* **Material supplied**:
──────

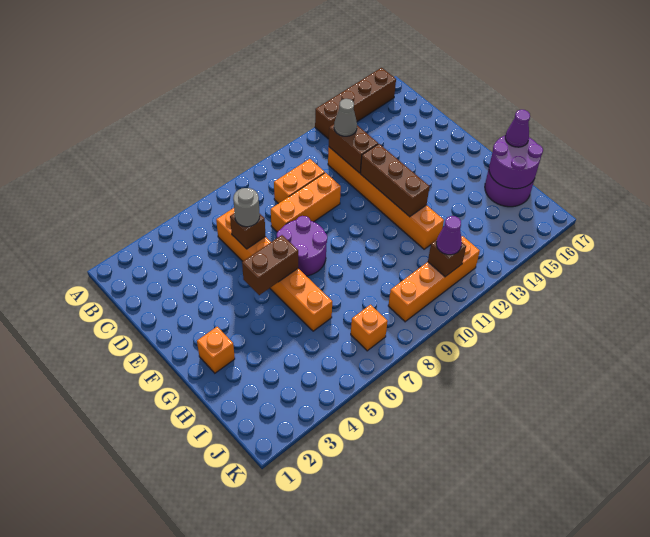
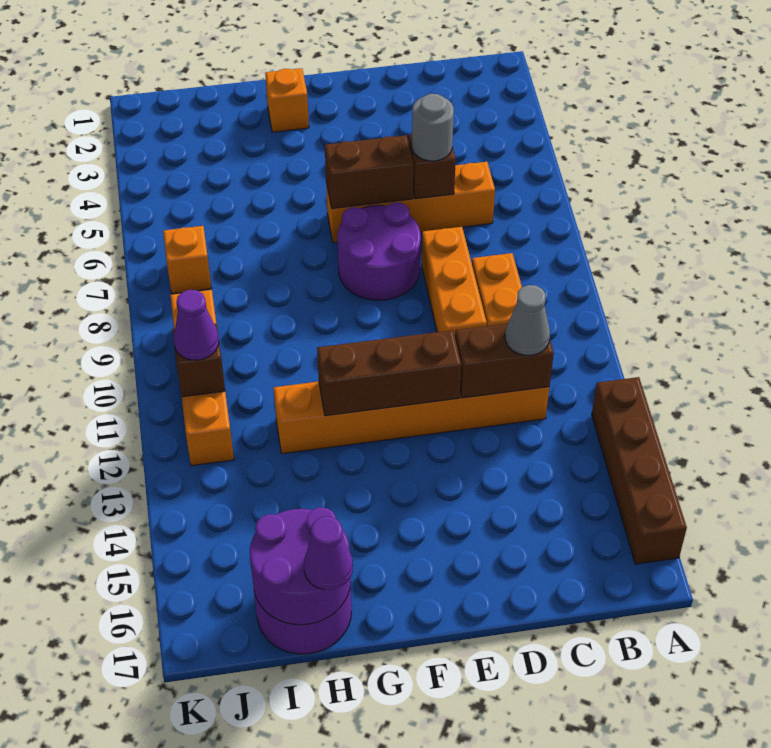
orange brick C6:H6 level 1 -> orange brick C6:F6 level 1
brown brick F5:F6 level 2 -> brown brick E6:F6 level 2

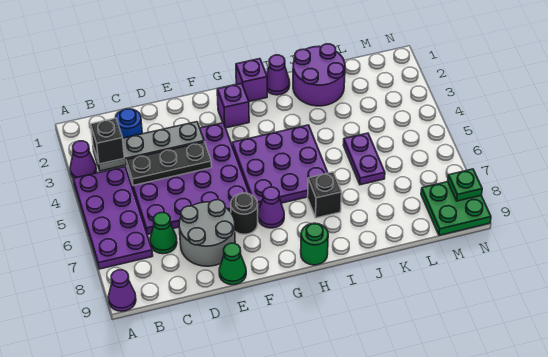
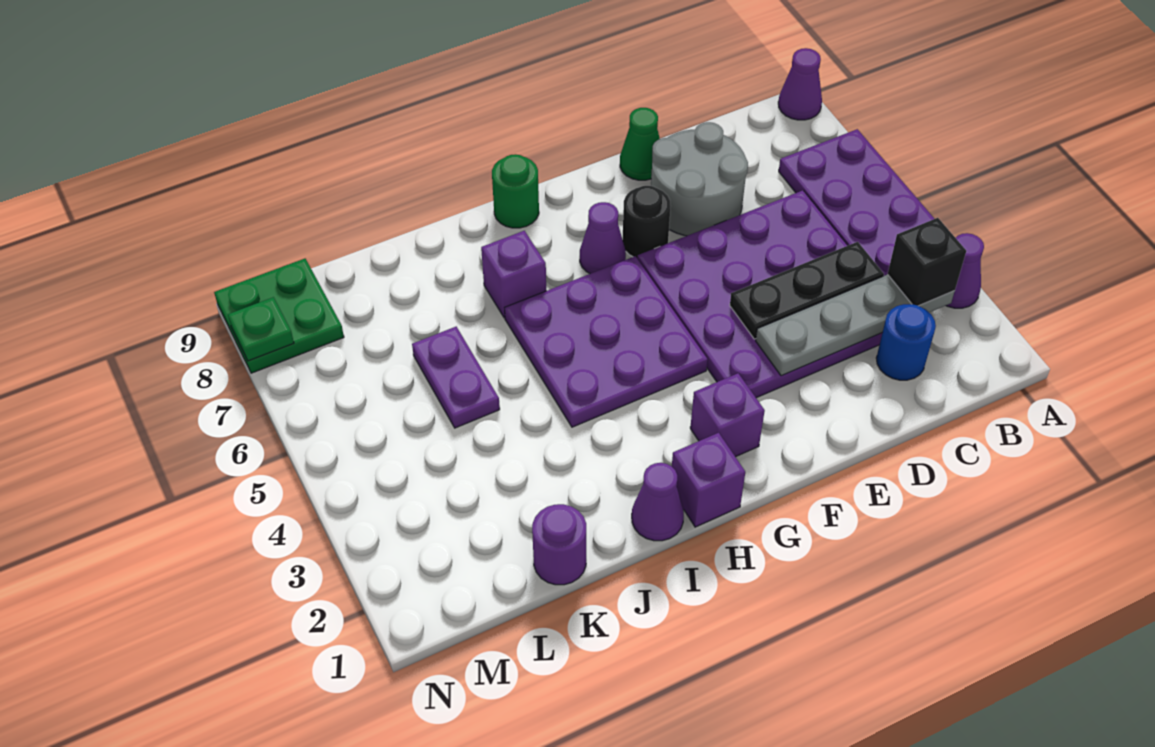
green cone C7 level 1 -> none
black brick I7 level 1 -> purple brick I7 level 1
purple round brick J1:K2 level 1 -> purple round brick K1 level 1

──────

* **What is required**: Your copy of the data should match it exactly, apart from the images, which are omitted.

* **Answer to the problem**:
orange brick C6:H6 level 1 -> orange brick C6:F6 level 1
brown brick F5:F6 level 2 -> brown brick E6:F6 level 2

green cone C7 level 1 -> none
black brick I7 level 1 -> purple brick I7 level 1
purple round brick J1:K2 level 1 -> purple round brick K1 level 1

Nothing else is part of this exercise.